===== Data records =====

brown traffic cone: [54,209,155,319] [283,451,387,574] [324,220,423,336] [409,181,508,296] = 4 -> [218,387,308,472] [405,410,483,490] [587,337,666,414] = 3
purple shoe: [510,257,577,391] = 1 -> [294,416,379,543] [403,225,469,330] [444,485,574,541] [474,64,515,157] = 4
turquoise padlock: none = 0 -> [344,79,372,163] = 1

=====
===== Data records =====

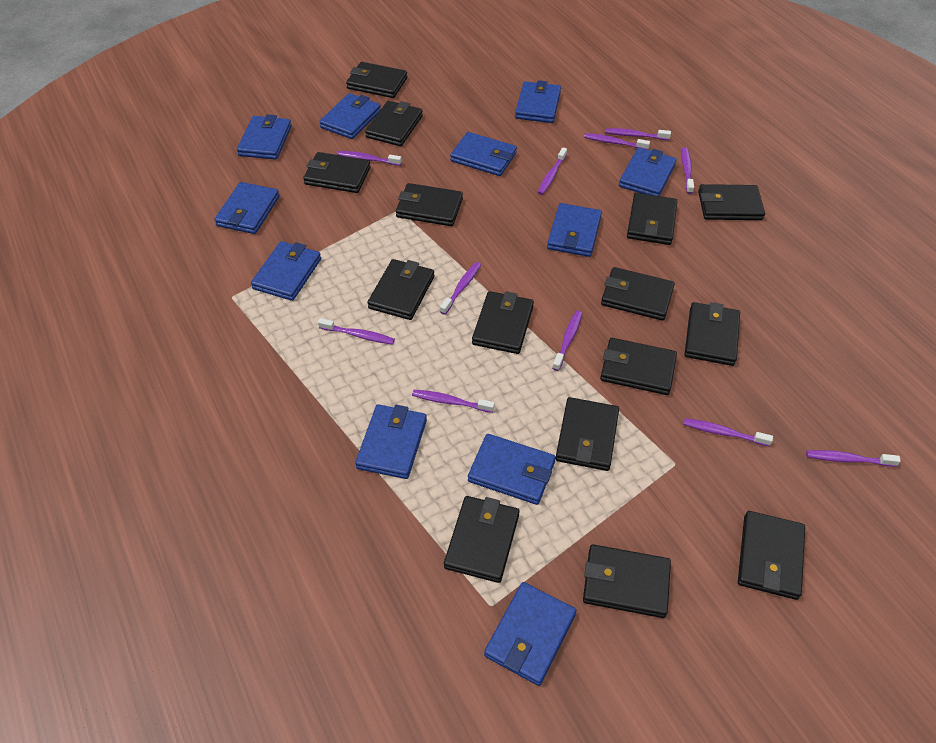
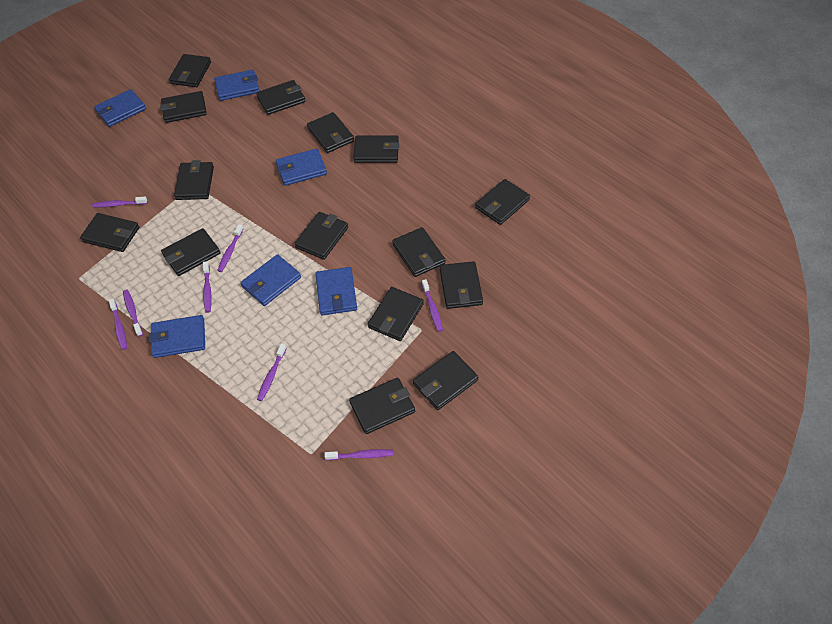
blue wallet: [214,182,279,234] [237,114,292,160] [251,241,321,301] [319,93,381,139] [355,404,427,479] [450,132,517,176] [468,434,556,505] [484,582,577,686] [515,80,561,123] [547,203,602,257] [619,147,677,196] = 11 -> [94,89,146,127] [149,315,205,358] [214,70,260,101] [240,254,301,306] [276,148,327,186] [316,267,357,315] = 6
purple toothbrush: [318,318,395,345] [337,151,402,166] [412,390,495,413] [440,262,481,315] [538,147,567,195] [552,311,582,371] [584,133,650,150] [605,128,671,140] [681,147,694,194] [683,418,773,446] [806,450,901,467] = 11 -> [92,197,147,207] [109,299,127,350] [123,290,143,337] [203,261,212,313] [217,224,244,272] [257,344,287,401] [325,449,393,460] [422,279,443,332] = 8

=====

§ **Exercise goal**
From the material above, state how many lines hold the word "purple", giving nothing but the number.

§ **Answer**
2